## DESCRIPTION OF THE TASK
Starting at the line that has "orange brick C1:D3" and stopping after the line that has "lime brick H5:I5", reproduce the listing below exactly; omit everything else.

## TASK INPUT

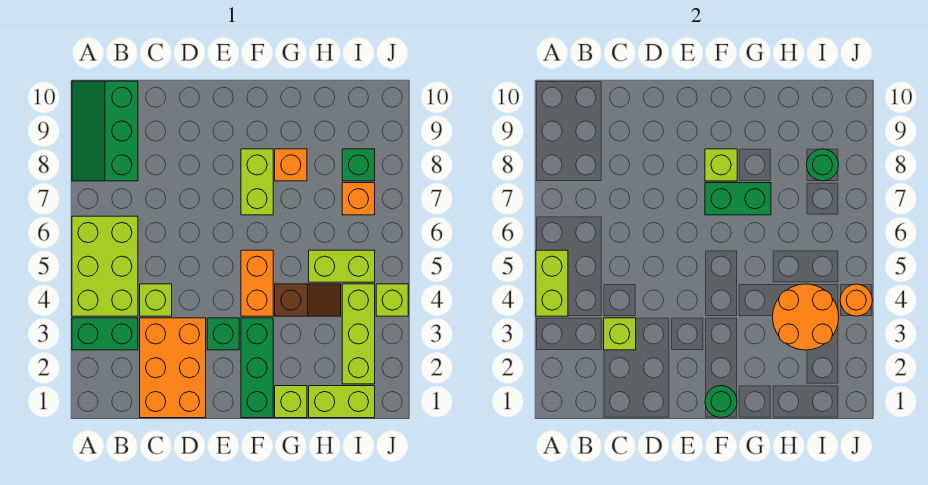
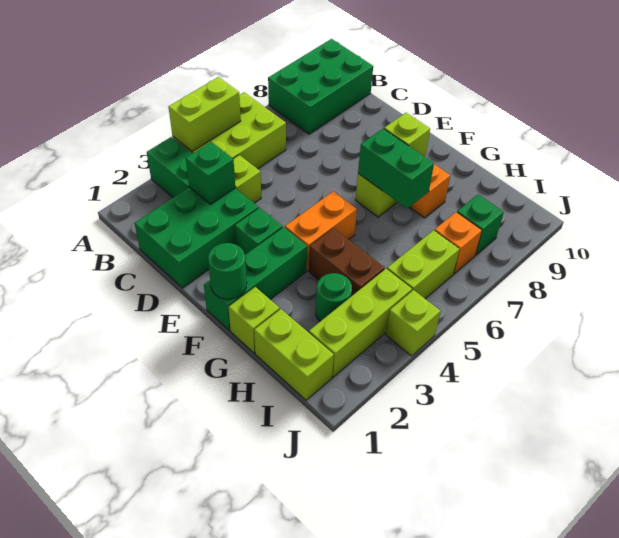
green slope A8:B10 level 1 top B -> green brick A8:B10 level 1
orange brick C1:D3 level 1 -> green brick C1:D3 level 1
lime brick C3 level 2 -> green brick C3 level 2
brown slope G4:H4 level 1 top G -> brown brick G4:H4 level 1
orange round brick H3:I4 level 2 -> none
lime brick H5:I5 level 1 -> lime brick I5:I6 level 1
green round brick I8 level 2 -> green round brick H3 level 1
orange round brick J4 level 2 -> none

## EXERCISE ANSWER
orange brick C1:D3 level 1 -> green brick C1:D3 level 1
lime brick C3 level 2 -> green brick C3 level 2
brown slope G4:H4 level 1 top G -> brown brick G4:H4 level 1
orange round brick H3:I4 level 2 -> none
lime brick H5:I5 level 1 -> lime brick I5:I6 level 1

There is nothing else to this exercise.